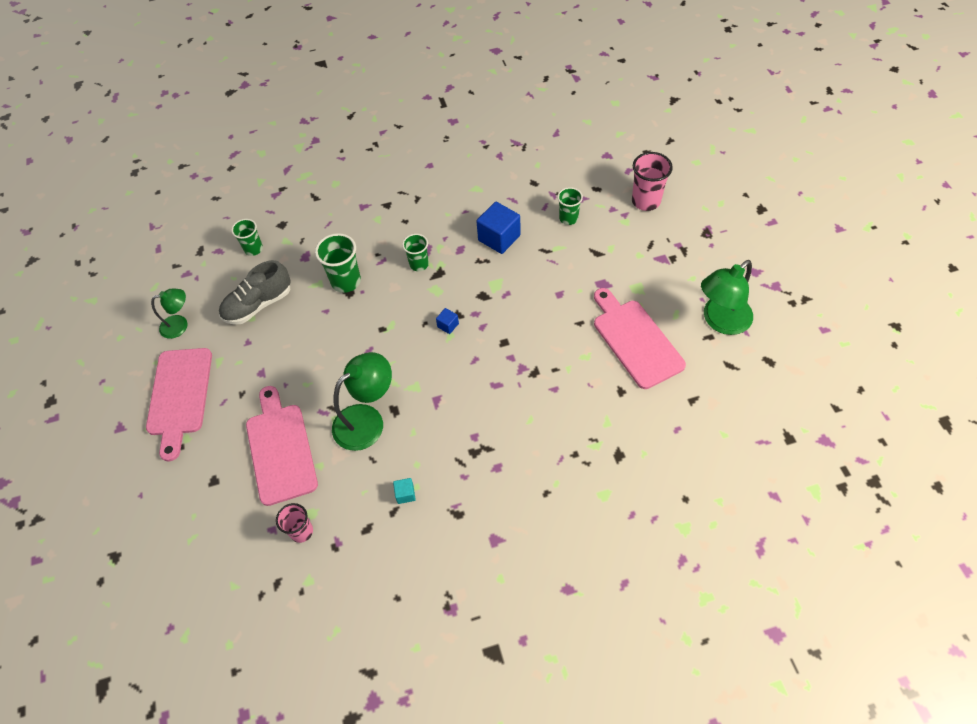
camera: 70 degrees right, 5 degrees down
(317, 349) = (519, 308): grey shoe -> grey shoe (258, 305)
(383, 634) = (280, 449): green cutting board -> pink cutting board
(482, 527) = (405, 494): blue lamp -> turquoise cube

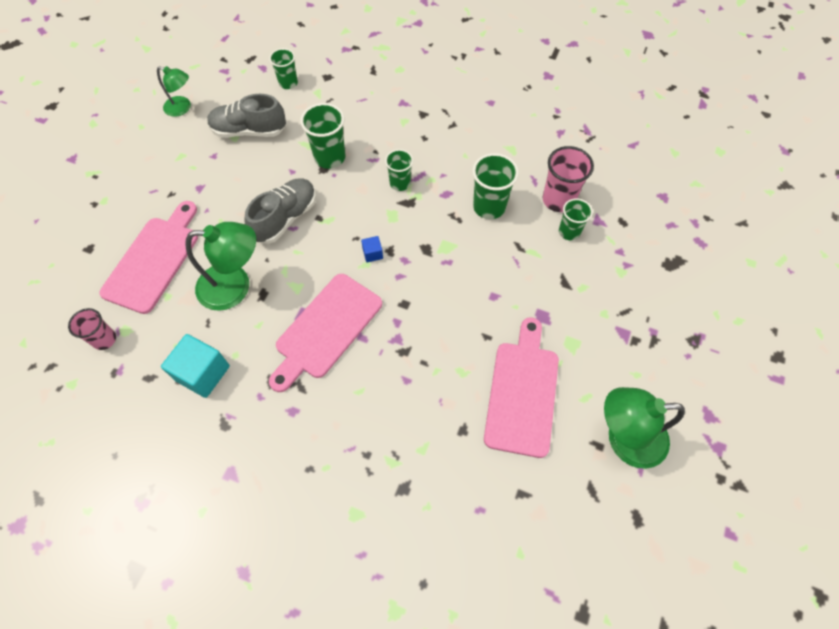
camera: 35 degrees right, 5 degrees up
(179, 396) = (130, 164): pink cutting board -> pink cutting board (326, 329)
(356, 347) = (285, 218): none -> grey shoe
(405, 494) = (203, 373): turquoise cube -> turquoise cube, size x2.09
(499, 238) = (489, 207): blue cube -> green cup
(646, 201) = (660, 266): pink cup -> pink cup (558, 200)

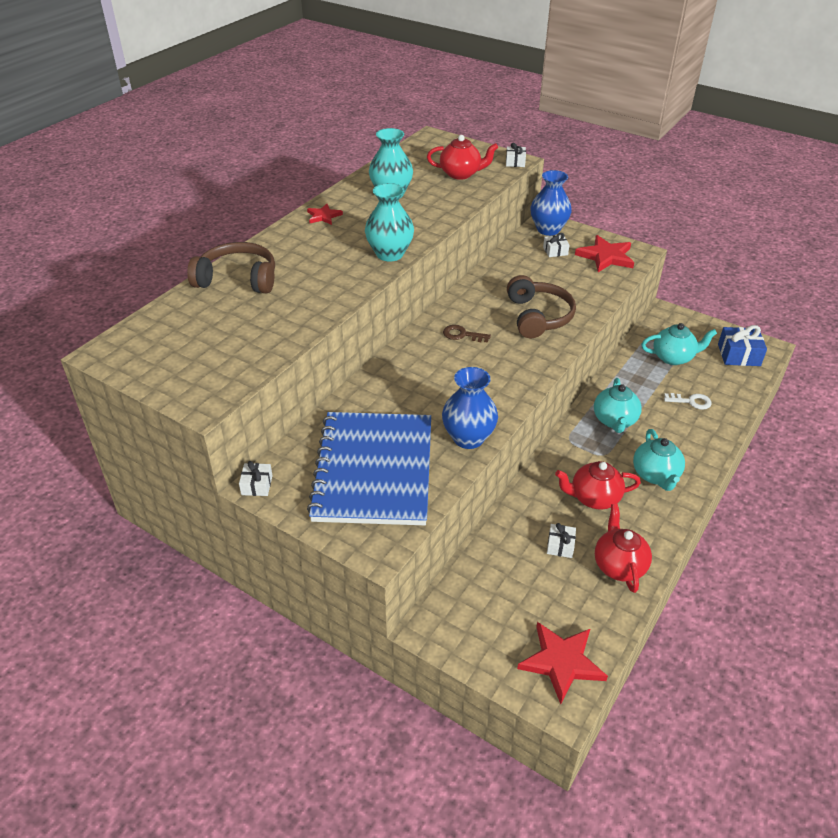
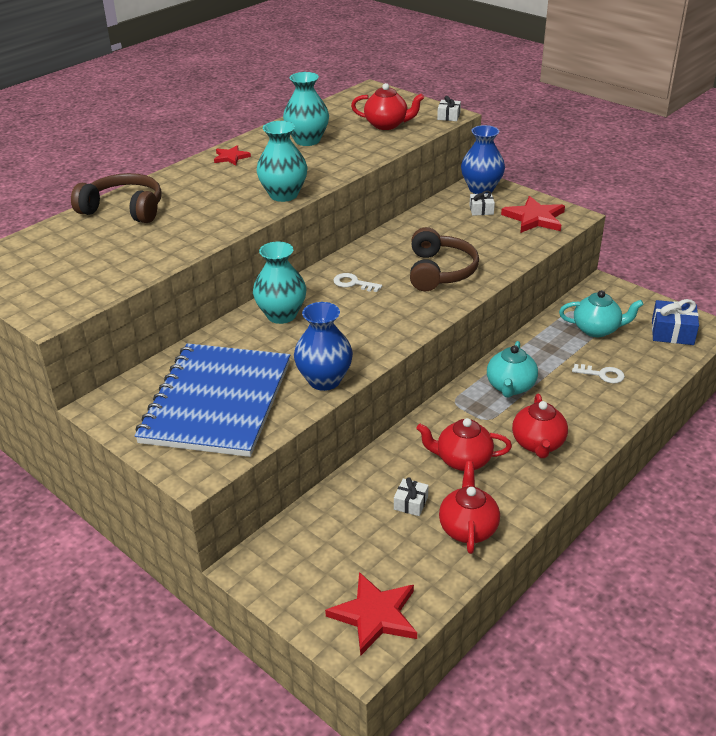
camera: 10 degrees right, 5 degrees down
(257, 485) = (96, 406): white gift -> none
(405, 373) = (281, 315): none -> turquoise vase
(462, 335) = (353, 283): brown key -> white key
(655, 475) = (538, 444): turquoise teapot -> red teapot

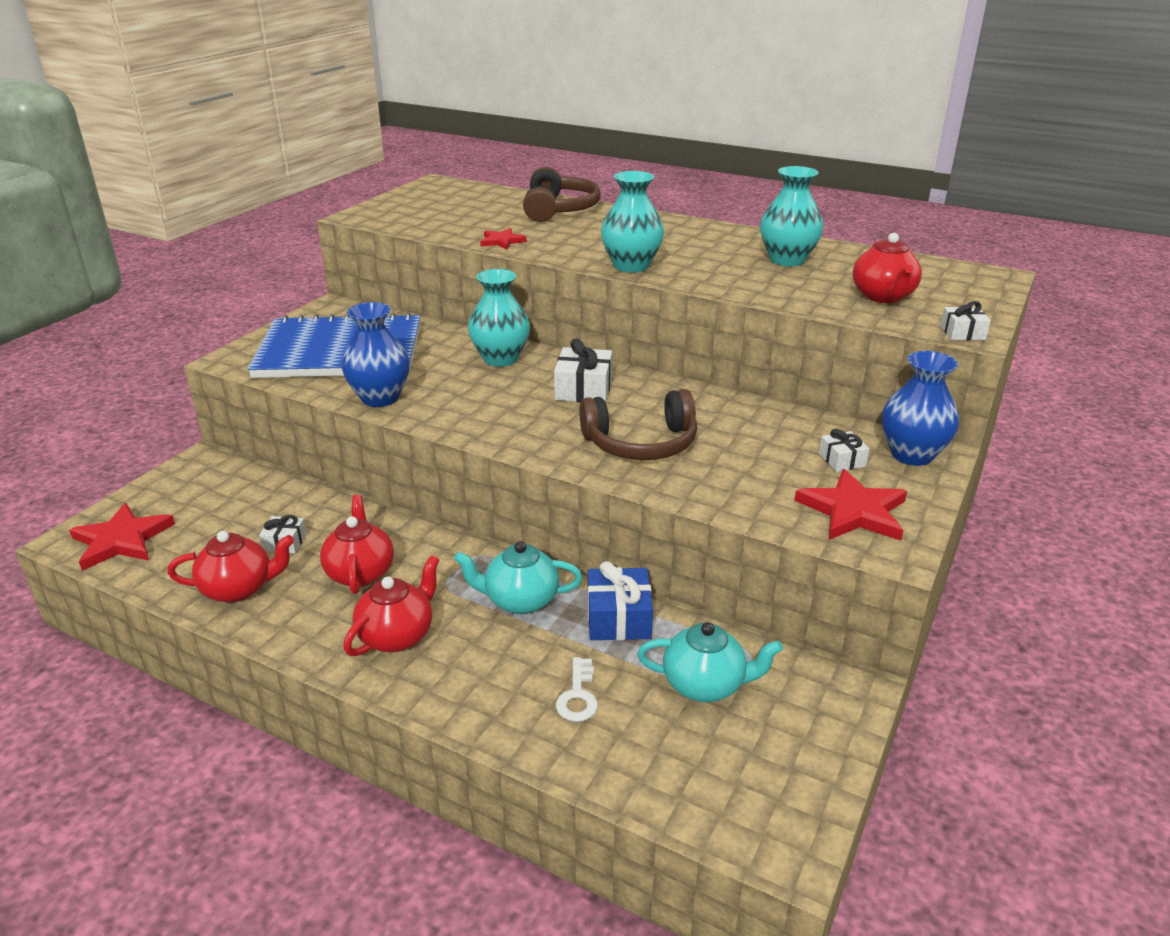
camera: 75 degrees right, 5 degrees down
(231, 157) = (707, 232): red star -> red star (502, 241)
(353, 283) = (583, 389): white key -> white gift
(538, 444) = (397, 635): red teapot -> red teapot turned 135 degrees clockwise
(597, 329) = (705, 685): turquoise teapot -> turquoise teapot turned 75 degrees counterclockwise
(672, 332) = (744, 791): blue gift -> blue gift (618, 618)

============

WORK INSTRUCTION: Using the records above, print exactly the lines between the ones containing "(405, 494) = (203, 373): turquoise" and "camera: 75 degrees right, 5 degrees down", inclusive, and nothing else; no pictures.

TASK OUTPUT:
(405, 494) = (203, 373): turquoise cube -> turquoise cube, size x2.09
(499, 238) = (489, 207): blue cube -> green cup
(646, 201) = (660, 266): pink cup -> pink cup (558, 200)

camera: 10 degrees right, 5 degrees down
(257, 485) = (96, 406): white gift -> none
(405, 373) = (281, 315): none -> turquoise vase
(462, 335) = (353, 283): brown key -> white key
(655, 475) = (538, 444): turquoise teapot -> red teapot

camera: 75 degrees right, 5 degrees down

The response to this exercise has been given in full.